» Work to be completed: When you reach the line that holds "GPS pin RX: 16 -> 14", start copying exactly and keep going through the final line of the data, leaving out pictures.
Segment Start: The input
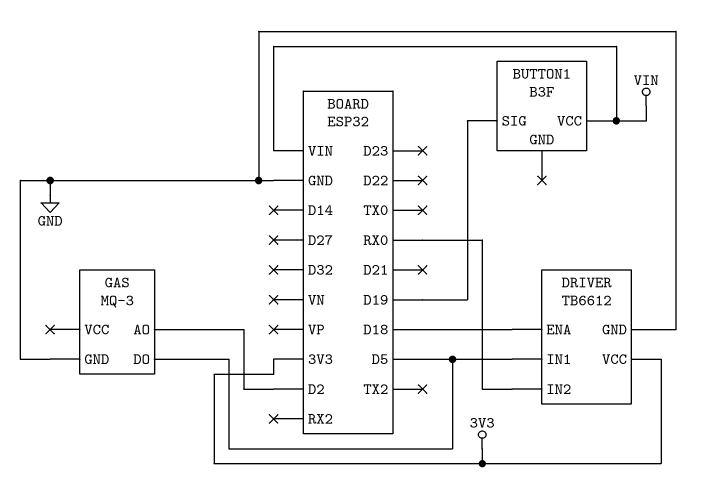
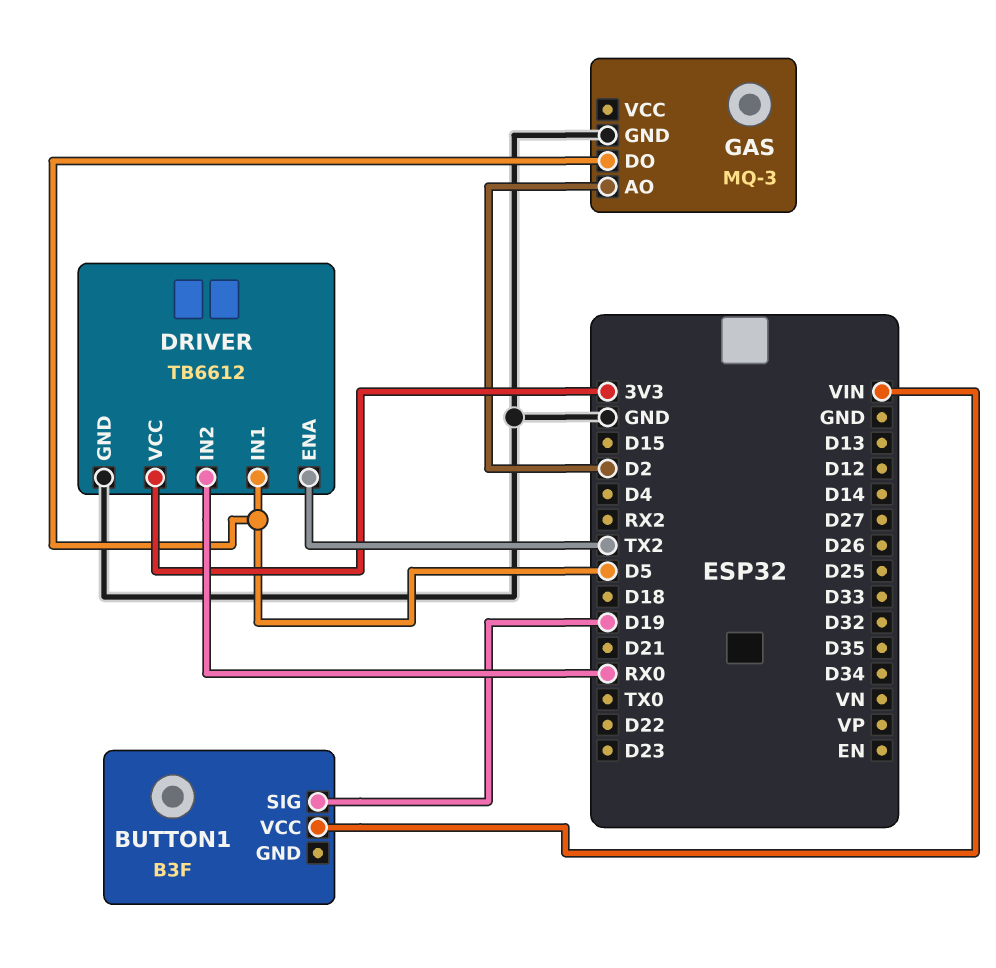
DRIVER pin ENA: D18 -> TX2

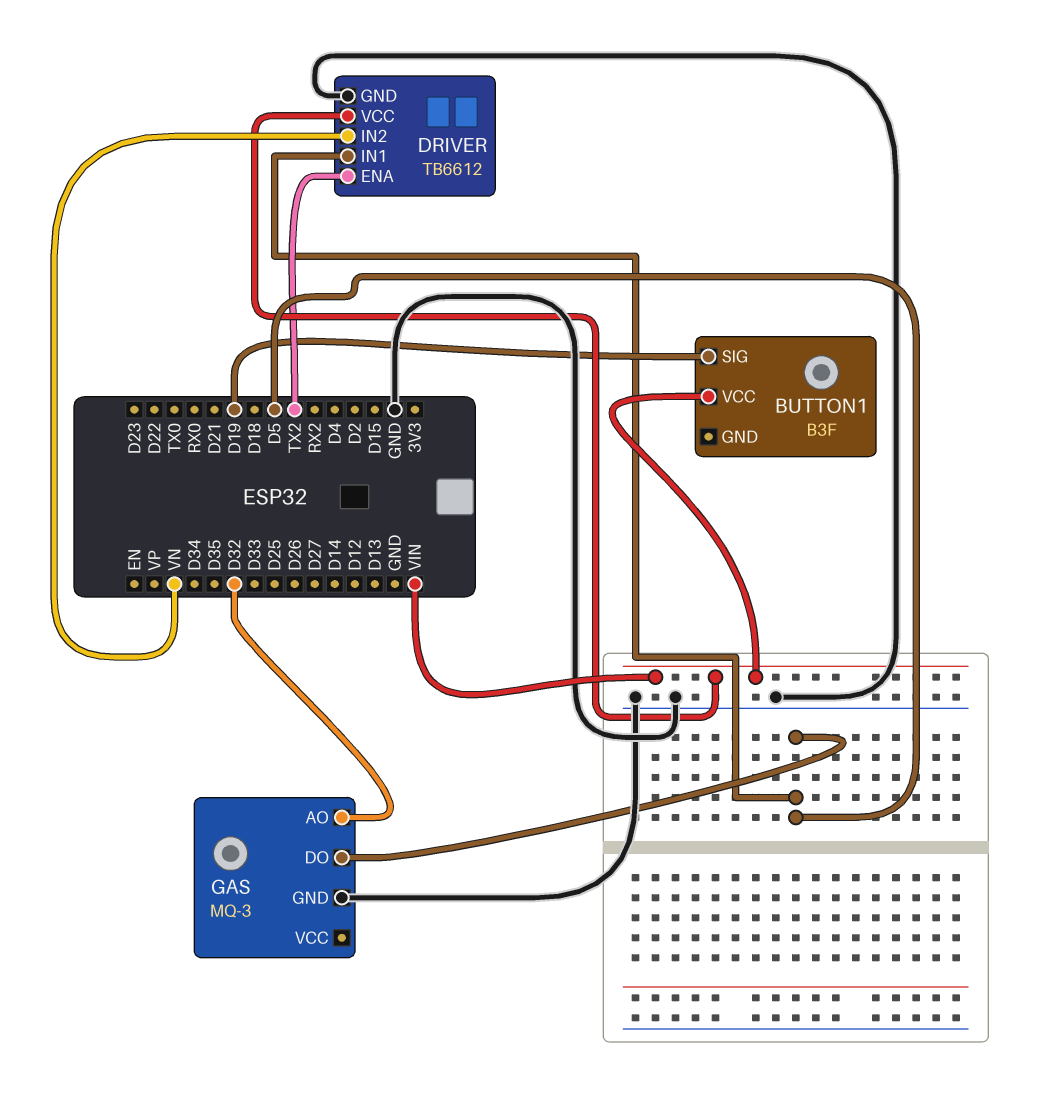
DRIVER pin IN2: RX0 -> VN
DRIVER pin VCC: 3V3 -> VIN
GAS pin AO: D2 -> D32

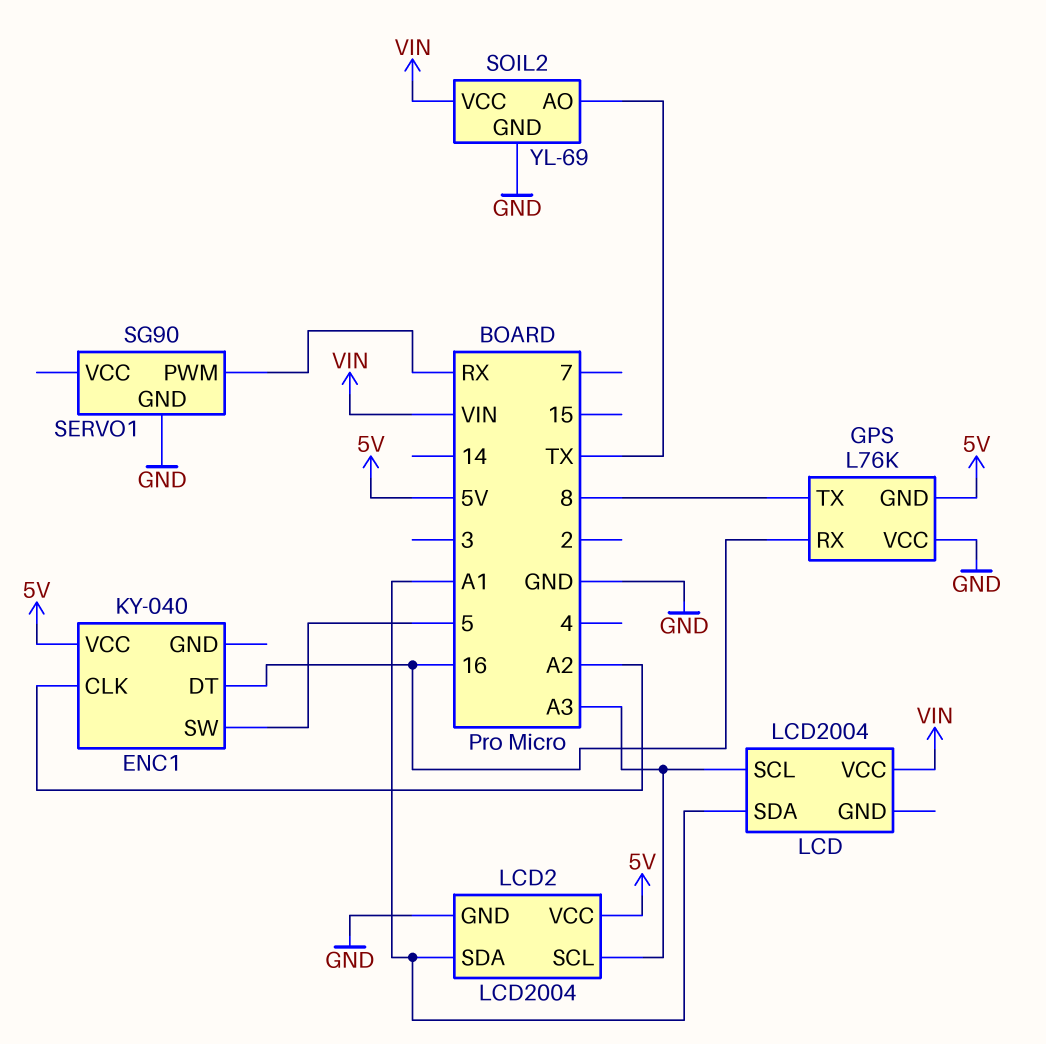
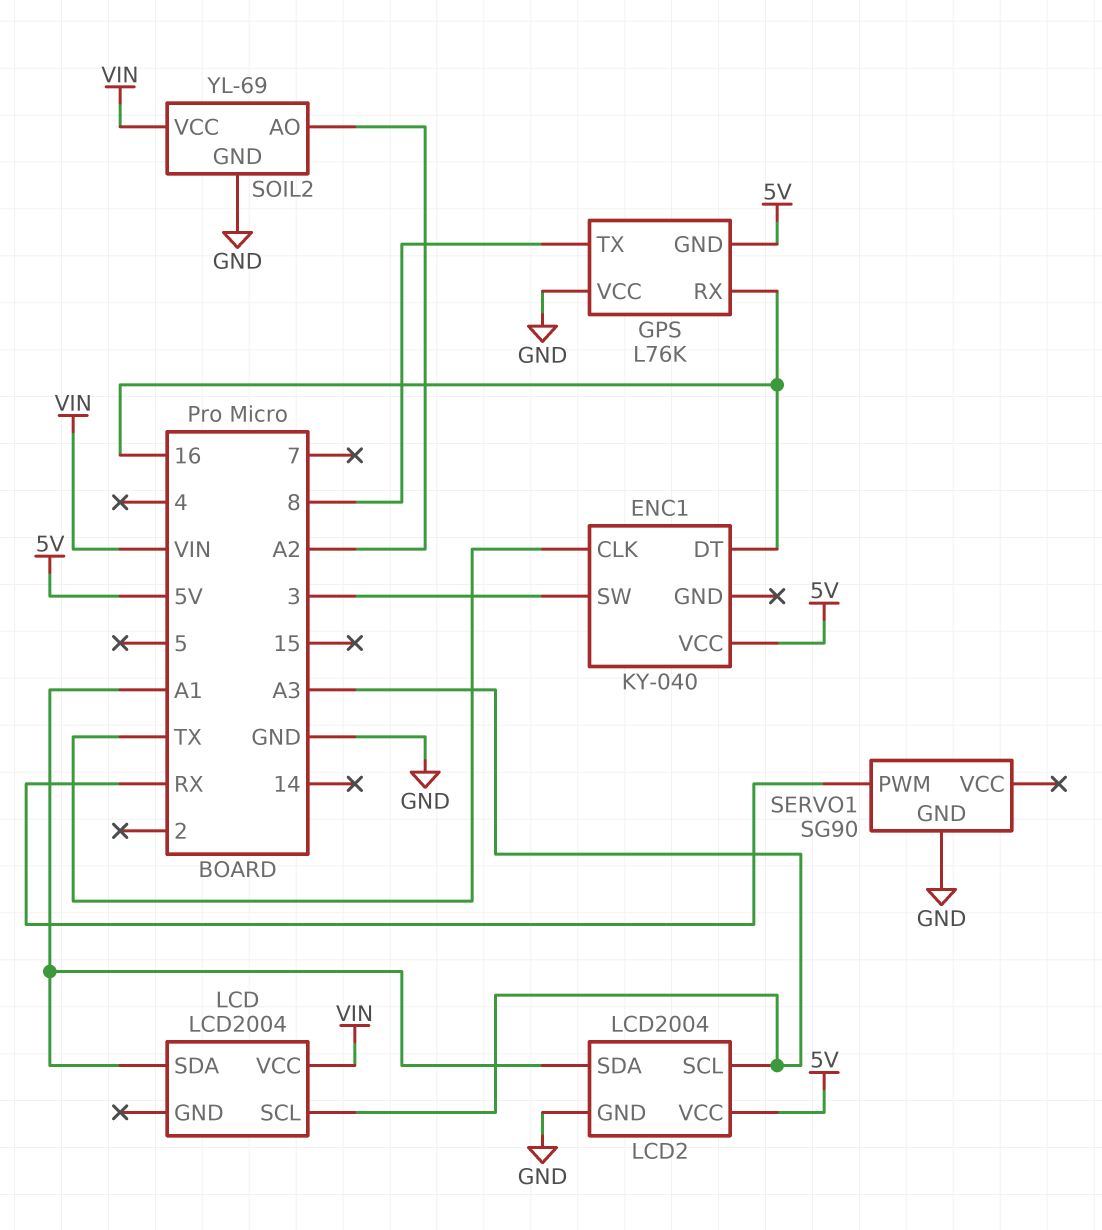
ENC1 pin CLK: A2 -> TX
ENC1 pin SW: 5 -> 3
SOIL2 pin AO: TX -> A2

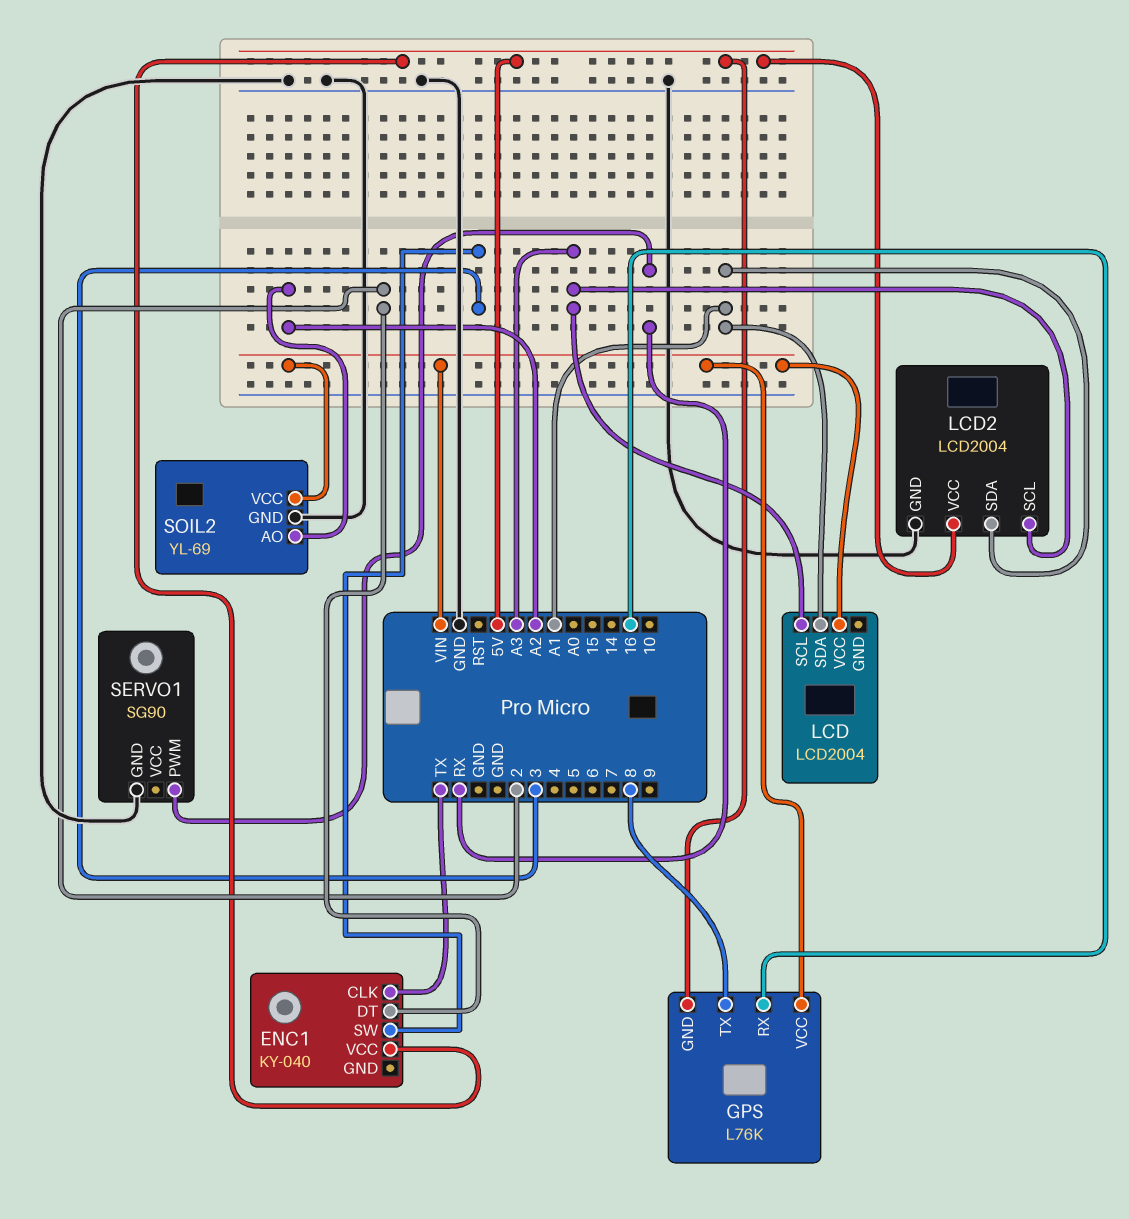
ENC1 pin DT: 16 -> 2
GPS pin VCC: GND -> VIN

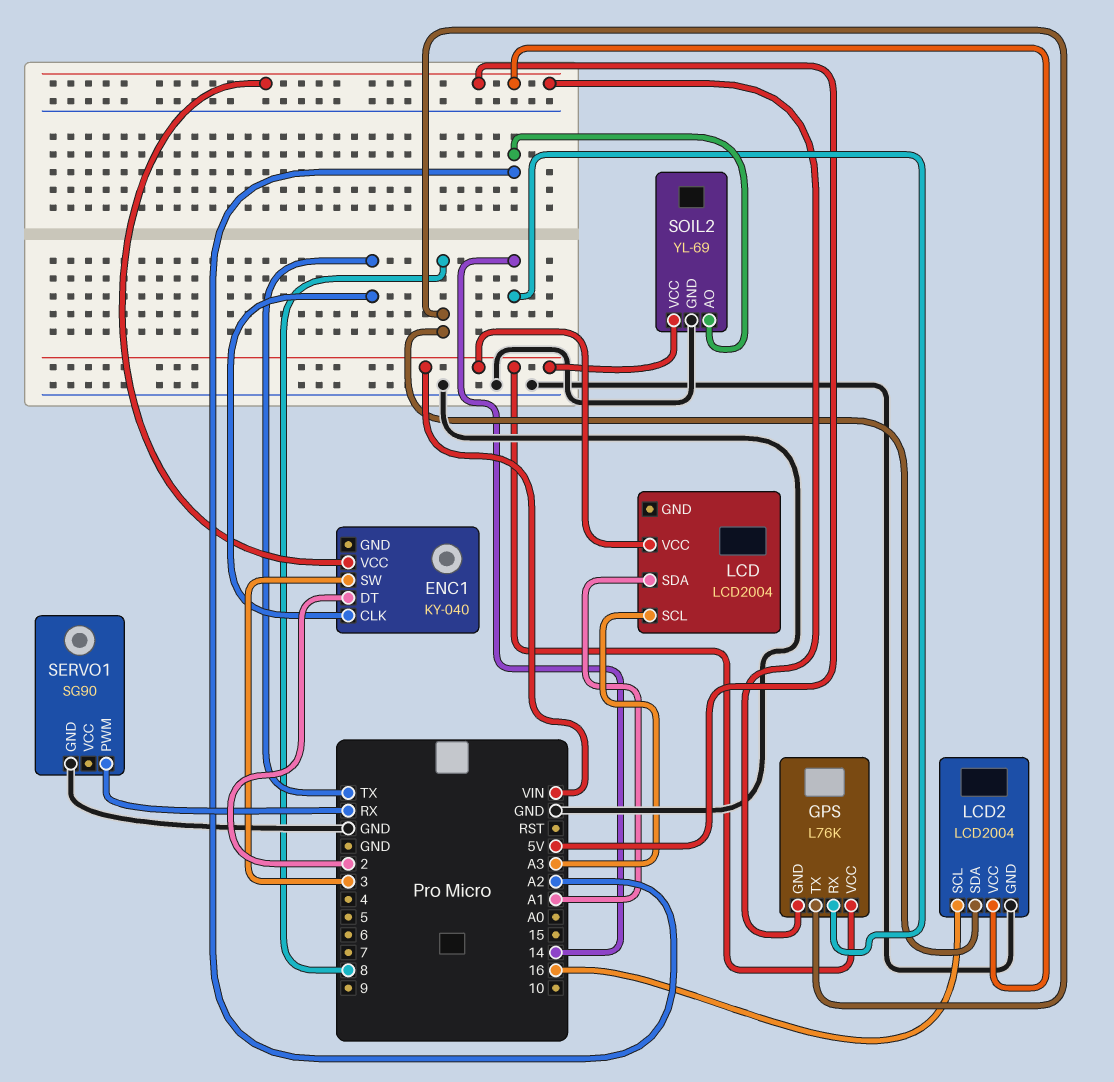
GPS pin RX: 16 -> 14
LCD2 pin SCL: A3 -> 16
LCD2 pin SDA: A1 -> 8

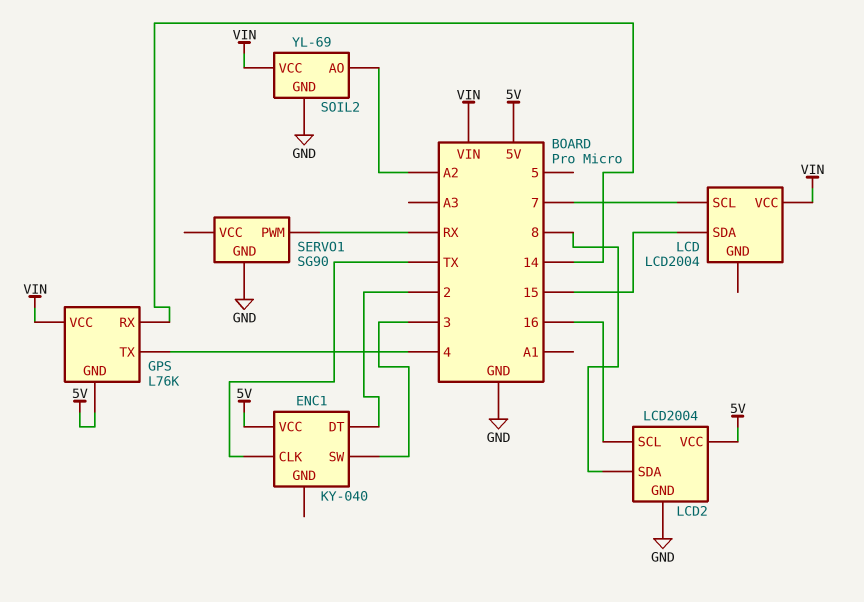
GPS pin TX: 8 -> 4
LCD pin SCL: A3 -> 7
LCD pin SDA: A1 -> 15

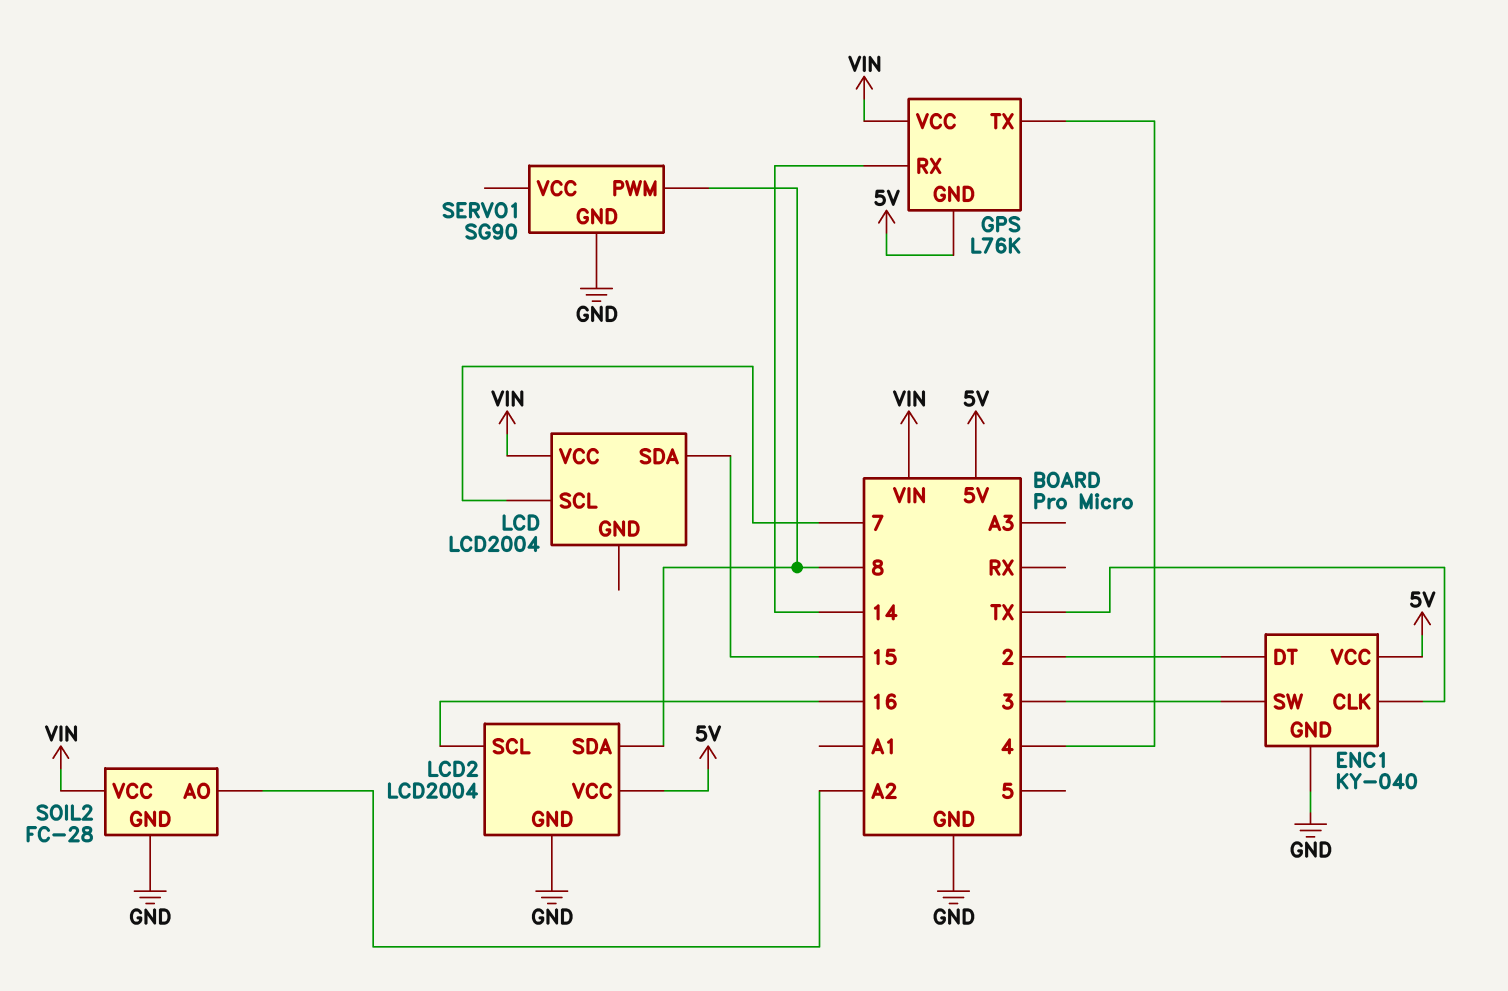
ENC1 pin GND: none -> GND
SERVO1 pin PWM: RX -> 8
SOIL2: YL-69 -> FC-28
Segment End: The input
» Worked solution:
GPS pin RX: 16 -> 14
LCD2 pin SCL: A3 -> 16
LCD2 pin SDA: A1 -> 8

GPS pin TX: 8 -> 4
LCD pin SCL: A3 -> 7
LCD pin SDA: A1 -> 15

ENC1 pin GND: none -> GND
SERVO1 pin PWM: RX -> 8
SOIL2: YL-69 -> FC-28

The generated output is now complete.